DATA SHOWN
▬▬▬▬▬▬

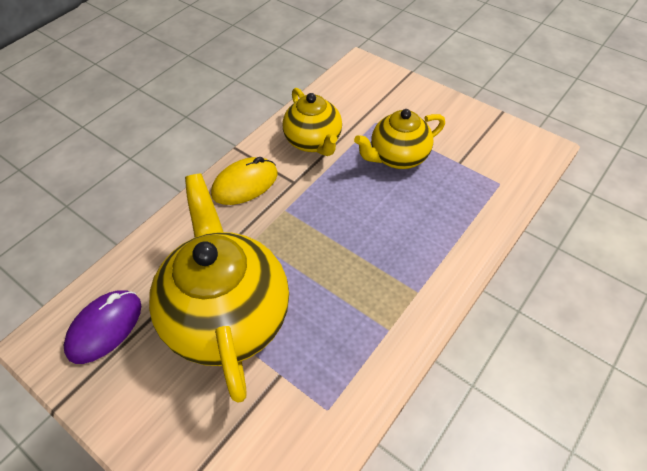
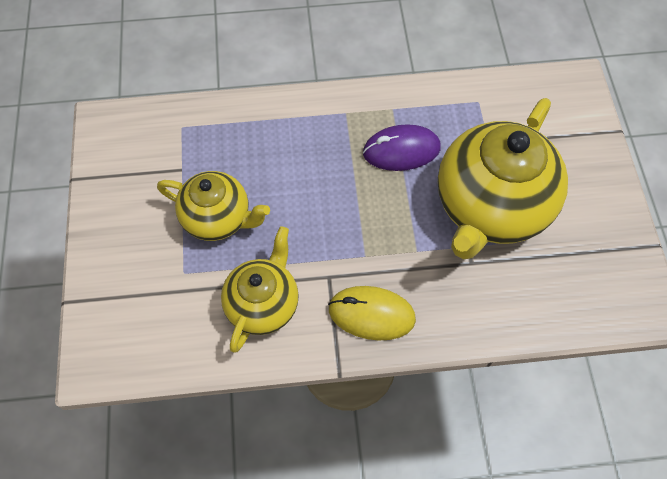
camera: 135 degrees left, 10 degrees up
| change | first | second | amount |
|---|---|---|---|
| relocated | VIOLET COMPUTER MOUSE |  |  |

▬▬▬▬▬▬

EXERCISE DESCRIPTION
Skipping the images, write out the whole listing exactly.

EXERCISE ANSWER
camera: 135 degrees left, 10 degrees up
| change | first | second | amount |
|---|---|---|---|
| relocated | VIOLET COMPUTER MOUSE |  |  |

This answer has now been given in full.